• **Problem requirements**: Lines with the word "white" are the ones wanted. Copy each of them from the entries below.

━━━━━ Information given ━━━━━

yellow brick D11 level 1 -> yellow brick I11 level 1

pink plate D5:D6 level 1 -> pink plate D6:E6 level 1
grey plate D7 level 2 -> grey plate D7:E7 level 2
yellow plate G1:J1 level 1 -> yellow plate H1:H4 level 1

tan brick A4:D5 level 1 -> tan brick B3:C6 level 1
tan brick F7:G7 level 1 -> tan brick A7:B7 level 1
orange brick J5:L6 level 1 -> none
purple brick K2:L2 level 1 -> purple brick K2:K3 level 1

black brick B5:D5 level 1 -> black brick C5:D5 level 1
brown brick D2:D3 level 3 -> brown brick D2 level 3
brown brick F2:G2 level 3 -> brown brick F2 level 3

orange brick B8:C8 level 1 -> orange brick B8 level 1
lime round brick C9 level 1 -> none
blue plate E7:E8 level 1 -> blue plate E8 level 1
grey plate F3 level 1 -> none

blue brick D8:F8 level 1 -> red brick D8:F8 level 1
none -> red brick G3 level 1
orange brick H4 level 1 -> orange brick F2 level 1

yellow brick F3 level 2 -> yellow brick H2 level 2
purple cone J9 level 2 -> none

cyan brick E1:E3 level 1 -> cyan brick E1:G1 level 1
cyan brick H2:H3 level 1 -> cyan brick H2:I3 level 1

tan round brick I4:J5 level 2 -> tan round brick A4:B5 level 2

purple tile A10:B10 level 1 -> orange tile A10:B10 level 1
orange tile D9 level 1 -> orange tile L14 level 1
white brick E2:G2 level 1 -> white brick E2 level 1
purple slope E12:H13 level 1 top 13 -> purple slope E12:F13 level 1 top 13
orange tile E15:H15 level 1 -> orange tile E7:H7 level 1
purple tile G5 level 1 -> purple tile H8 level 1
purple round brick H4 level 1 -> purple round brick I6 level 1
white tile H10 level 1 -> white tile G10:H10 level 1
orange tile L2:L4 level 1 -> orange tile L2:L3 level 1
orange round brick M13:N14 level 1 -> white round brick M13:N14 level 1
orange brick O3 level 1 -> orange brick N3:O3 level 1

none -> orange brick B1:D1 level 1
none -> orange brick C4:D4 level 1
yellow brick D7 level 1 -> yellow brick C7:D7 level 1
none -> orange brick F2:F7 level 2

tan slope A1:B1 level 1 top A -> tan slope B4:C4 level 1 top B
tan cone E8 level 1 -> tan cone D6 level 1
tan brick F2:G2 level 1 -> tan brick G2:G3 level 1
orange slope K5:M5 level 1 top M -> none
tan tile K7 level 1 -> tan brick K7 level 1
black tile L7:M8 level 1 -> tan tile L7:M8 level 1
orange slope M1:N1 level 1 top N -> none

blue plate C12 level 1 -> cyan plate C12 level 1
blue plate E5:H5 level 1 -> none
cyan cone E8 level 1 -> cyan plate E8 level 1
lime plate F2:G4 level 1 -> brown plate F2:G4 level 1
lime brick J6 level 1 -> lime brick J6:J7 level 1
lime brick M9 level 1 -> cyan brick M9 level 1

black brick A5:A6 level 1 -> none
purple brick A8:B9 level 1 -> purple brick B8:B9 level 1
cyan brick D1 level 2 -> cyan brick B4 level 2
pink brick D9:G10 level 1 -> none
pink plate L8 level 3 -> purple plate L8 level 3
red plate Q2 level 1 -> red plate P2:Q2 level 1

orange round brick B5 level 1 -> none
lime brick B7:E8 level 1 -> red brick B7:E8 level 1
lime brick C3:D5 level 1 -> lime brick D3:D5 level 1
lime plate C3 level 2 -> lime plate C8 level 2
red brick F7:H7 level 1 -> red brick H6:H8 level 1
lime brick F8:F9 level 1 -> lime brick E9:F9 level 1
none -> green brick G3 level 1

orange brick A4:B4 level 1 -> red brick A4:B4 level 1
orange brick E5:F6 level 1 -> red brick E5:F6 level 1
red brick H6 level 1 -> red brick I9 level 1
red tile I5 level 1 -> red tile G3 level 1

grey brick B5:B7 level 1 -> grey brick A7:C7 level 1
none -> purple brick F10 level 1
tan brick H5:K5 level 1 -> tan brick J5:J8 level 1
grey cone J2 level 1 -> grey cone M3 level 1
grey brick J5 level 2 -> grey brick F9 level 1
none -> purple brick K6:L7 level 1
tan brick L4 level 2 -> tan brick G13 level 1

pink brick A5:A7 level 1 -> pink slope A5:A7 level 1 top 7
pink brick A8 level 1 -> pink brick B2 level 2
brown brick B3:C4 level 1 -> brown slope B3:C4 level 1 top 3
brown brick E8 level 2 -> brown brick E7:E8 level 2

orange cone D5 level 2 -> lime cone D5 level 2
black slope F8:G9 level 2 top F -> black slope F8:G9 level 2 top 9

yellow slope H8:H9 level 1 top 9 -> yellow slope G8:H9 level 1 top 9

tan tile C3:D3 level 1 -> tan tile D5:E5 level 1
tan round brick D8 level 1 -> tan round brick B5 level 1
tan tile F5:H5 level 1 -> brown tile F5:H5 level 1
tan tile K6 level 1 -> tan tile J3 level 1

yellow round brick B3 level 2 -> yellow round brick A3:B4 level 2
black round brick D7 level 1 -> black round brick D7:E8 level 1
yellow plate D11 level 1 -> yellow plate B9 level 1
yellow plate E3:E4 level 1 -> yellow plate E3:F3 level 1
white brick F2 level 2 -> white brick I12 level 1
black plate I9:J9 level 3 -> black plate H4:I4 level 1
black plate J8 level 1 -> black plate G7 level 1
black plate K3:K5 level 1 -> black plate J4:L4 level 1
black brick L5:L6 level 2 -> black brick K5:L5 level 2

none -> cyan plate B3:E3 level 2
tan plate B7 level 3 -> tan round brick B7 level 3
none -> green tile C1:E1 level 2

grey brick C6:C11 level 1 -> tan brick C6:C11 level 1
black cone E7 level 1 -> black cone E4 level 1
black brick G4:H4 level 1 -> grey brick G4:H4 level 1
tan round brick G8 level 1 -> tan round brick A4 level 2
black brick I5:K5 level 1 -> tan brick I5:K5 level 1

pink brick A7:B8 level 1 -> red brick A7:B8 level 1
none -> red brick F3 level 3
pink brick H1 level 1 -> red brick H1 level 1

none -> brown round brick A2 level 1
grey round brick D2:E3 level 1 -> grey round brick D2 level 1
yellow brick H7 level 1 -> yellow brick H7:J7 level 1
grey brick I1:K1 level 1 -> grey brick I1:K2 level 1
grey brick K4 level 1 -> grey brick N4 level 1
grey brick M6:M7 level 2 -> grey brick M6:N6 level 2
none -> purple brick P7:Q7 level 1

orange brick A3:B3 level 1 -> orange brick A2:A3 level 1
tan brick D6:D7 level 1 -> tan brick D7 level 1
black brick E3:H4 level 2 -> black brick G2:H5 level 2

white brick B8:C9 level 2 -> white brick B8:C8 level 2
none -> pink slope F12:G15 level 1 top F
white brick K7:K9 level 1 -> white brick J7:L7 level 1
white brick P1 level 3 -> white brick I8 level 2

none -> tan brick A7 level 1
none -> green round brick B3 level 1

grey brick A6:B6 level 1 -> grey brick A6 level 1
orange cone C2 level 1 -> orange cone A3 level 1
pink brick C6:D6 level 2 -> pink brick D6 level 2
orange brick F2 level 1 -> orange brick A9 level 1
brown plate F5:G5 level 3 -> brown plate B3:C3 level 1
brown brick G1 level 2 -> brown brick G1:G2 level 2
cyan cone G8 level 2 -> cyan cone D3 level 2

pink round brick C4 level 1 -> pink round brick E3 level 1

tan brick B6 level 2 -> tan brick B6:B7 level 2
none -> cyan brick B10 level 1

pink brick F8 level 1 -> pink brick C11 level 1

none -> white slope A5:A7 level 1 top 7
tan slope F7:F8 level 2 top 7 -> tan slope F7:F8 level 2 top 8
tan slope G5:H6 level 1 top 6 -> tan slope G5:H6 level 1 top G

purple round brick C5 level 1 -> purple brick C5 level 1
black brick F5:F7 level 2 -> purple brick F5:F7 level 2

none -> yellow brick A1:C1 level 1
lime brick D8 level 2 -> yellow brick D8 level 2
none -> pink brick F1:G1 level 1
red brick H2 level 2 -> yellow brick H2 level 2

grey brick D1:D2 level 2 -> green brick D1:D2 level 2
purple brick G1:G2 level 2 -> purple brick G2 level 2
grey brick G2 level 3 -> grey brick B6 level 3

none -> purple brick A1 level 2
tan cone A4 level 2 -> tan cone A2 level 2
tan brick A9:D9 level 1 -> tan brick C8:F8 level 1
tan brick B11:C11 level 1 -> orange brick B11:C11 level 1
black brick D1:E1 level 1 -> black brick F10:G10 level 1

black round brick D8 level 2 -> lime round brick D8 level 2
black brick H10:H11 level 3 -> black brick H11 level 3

━━━━━

• **Your response**:
white brick E2:G2 level 1 -> white brick E2 level 1
white tile H10 level 1 -> white tile G10:H10 level 1
orange round brick M13:N14 level 1 -> white round brick M13:N14 level 1
white brick F2 level 2 -> white brick I12 level 1
white brick B8:C9 level 2 -> white brick B8:C8 level 2
white brick K7:K9 level 1 -> white brick J7:L7 level 1
white brick P1 level 3 -> white brick I8 level 2
none -> white slope A5:A7 level 1 top 7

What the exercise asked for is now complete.